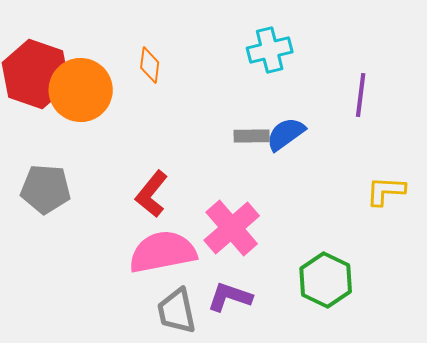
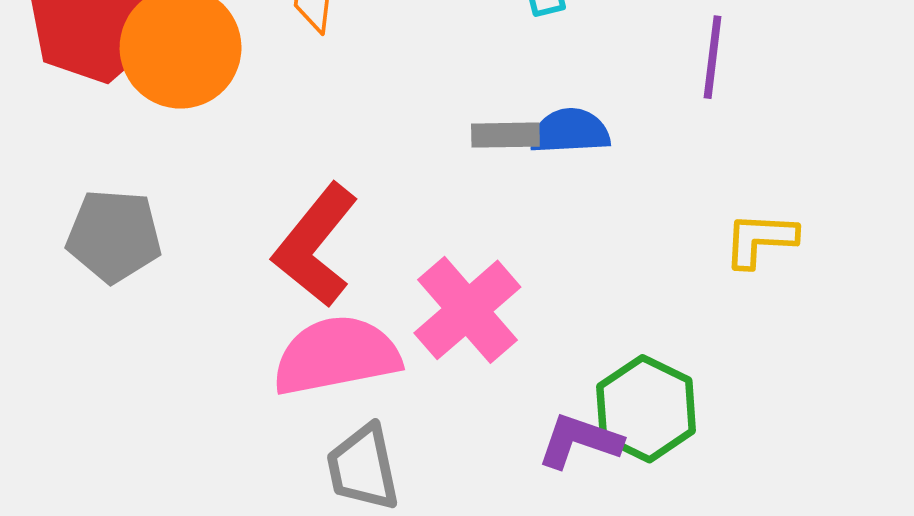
blue semicircle: (286, 134) -> (570, 131), turned 33
red L-shape: (152, 194) -> (315, 245), size x1.4
purple L-shape: (230, 297) -> (580, 441), moved

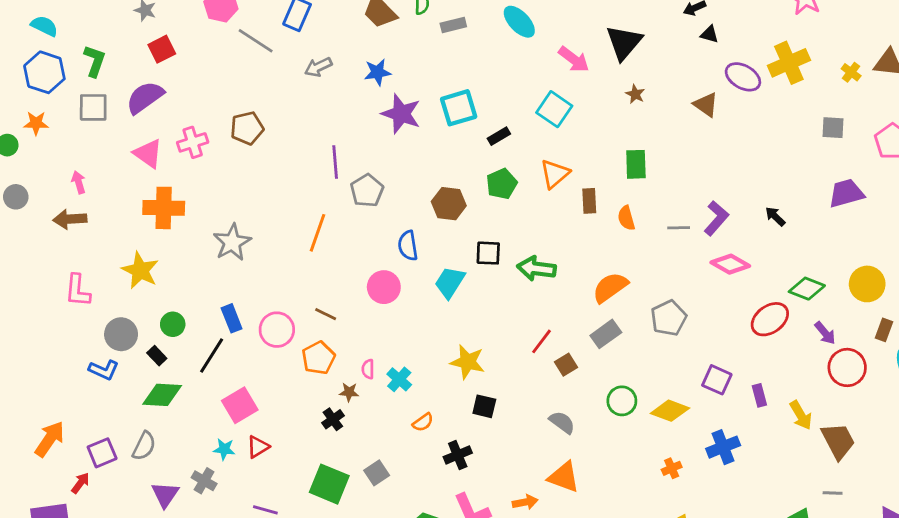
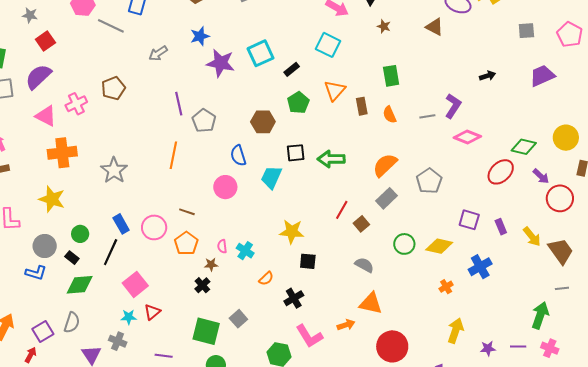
gray arrow: (318, 67) -> (158, 53), moved
black arrow: (775, 216) -> (487, 76), moved, turned 126

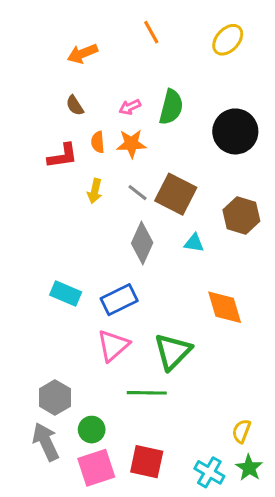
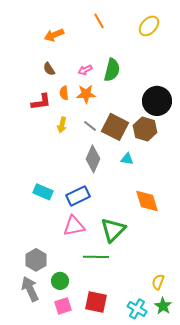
black circle: (235, 131) -> (157, 101), moved
brown hexagon: (241, 216) -> (145, 129), moved
pink triangle: (113, 345) -> (74, 226), turned 30
pink square: (96, 468) -> (63, 306), size x0.7

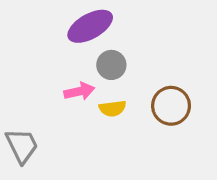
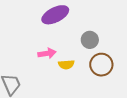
gray circle: (111, 65) -> (90, 40), moved

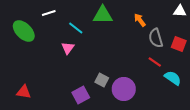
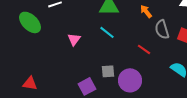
cyan line: (76, 28) -> (107, 32), moved
red line: (155, 62) -> (144, 49), moved
gray square: (102, 80) -> (108, 71), turned -32

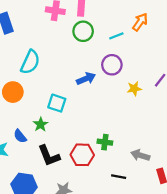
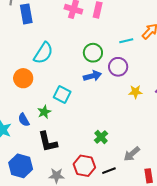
green circle: (83, 31) -> (93, 53), moved
green cross: (105, 142) -> (101, 137), turned 32
red hexagon: (82, 155) -> (84, 166), moved
gray arrow: (140, 155) -> (132, 154), turned -66
black line: (119, 177) -> (109, 171), turned -40

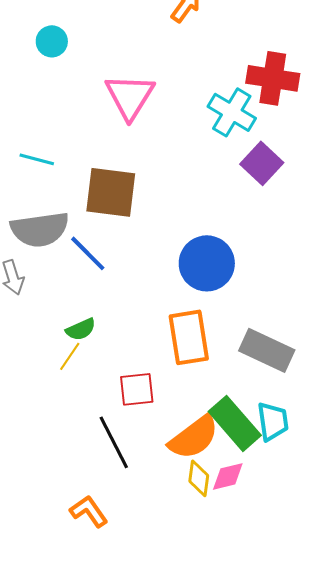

> _Brief_
Wherever the word "arrow" occurs in the data above, copy the line it sits in.

> _Written response_
gray arrow: (318, 67) -> (158, 53), moved
black arrow: (775, 216) -> (487, 76), moved, turned 126
gray arrow: (140, 155) -> (132, 154), turned -66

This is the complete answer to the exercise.